YOUR TASK:
For the entries below, the result should be an exact transcription of the lines from the one with "brown brick C5" up to and including the one with "cyan brick E6:E7", and only those.

RECORDS TO USE:

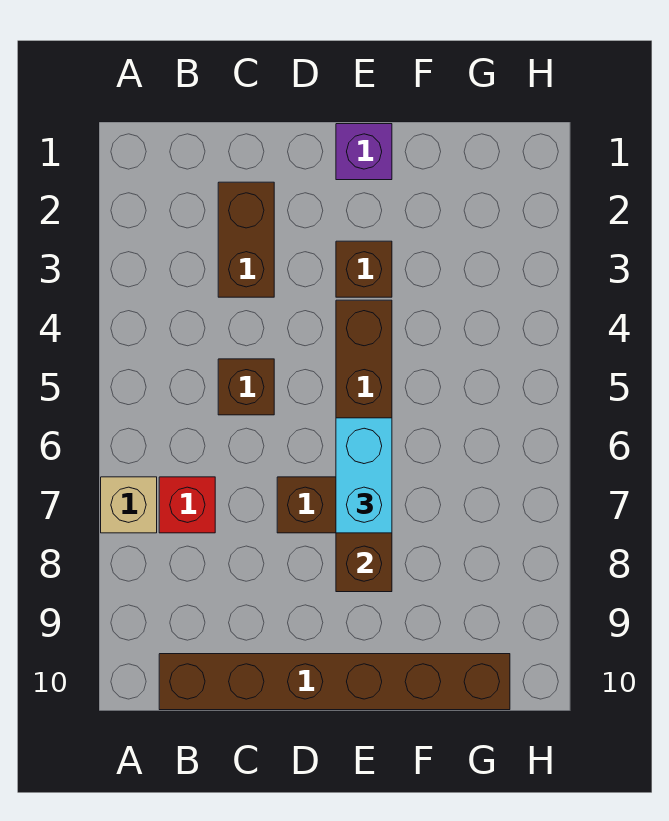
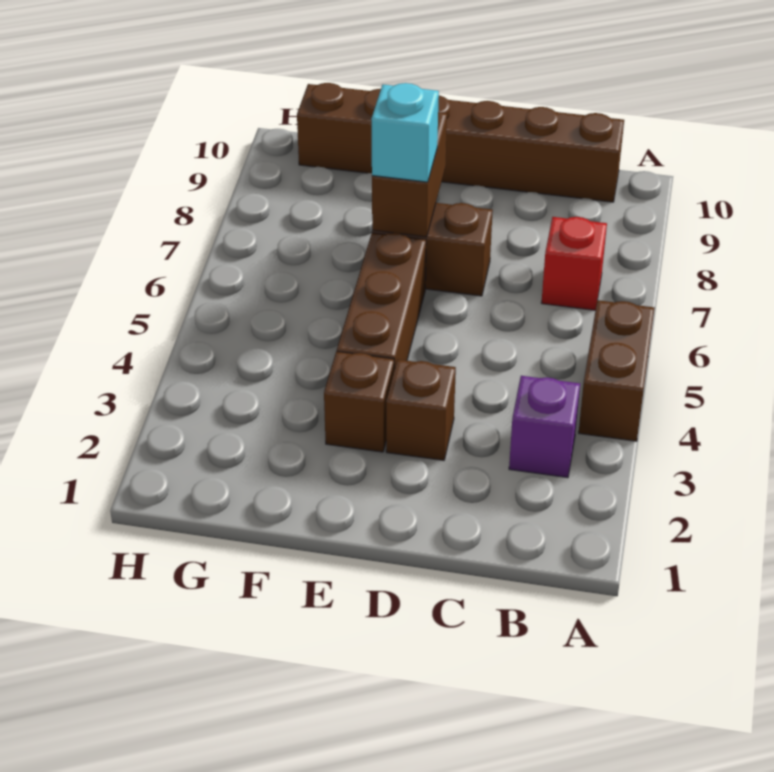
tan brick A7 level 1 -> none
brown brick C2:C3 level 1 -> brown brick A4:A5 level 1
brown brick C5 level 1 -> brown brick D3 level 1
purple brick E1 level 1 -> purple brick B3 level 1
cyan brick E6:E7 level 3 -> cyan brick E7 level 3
* * *
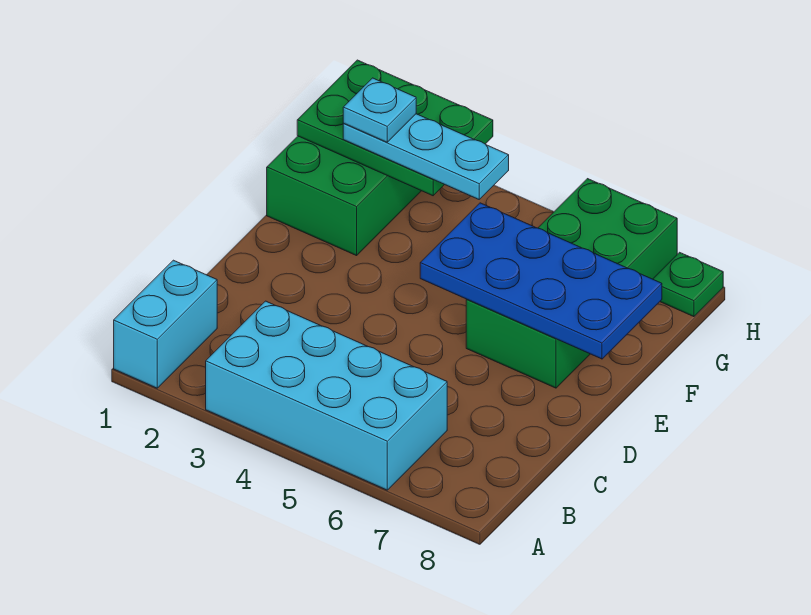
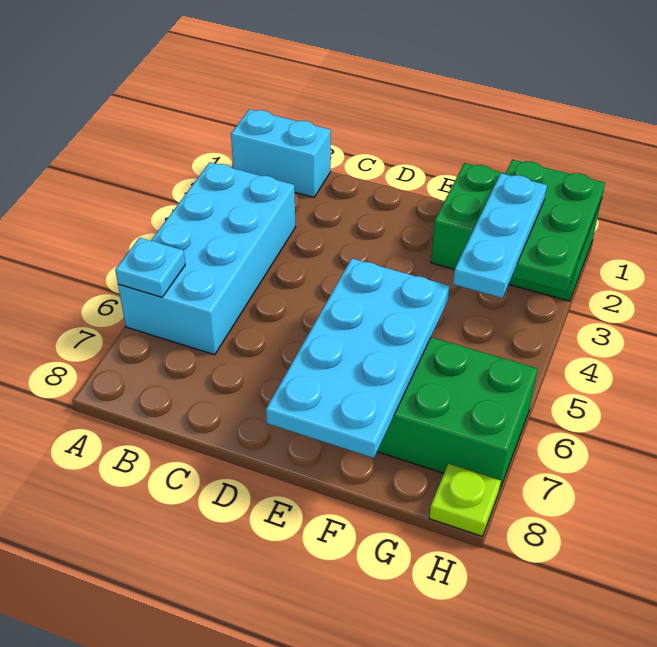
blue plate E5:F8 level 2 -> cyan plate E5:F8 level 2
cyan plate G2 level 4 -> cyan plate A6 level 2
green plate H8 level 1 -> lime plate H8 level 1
* * *
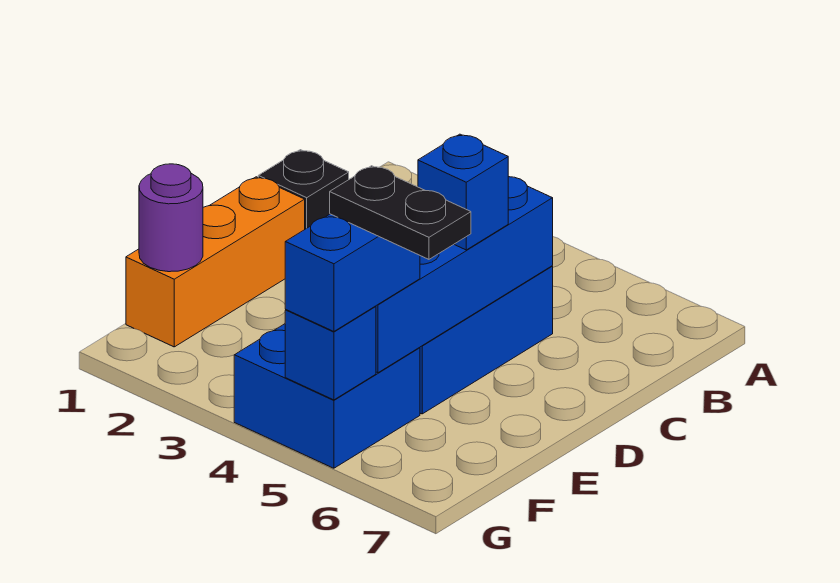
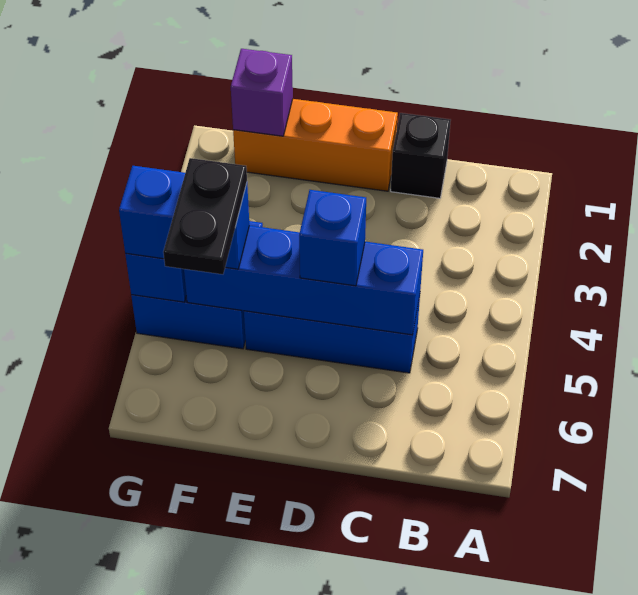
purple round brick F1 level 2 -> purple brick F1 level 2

SOLVED EXERCISE:
brown brick C5 level 1 -> brown brick D3 level 1
purple brick E1 level 1 -> purple brick B3 level 1
cyan brick E6:E7 level 3 -> cyan brick E7 level 3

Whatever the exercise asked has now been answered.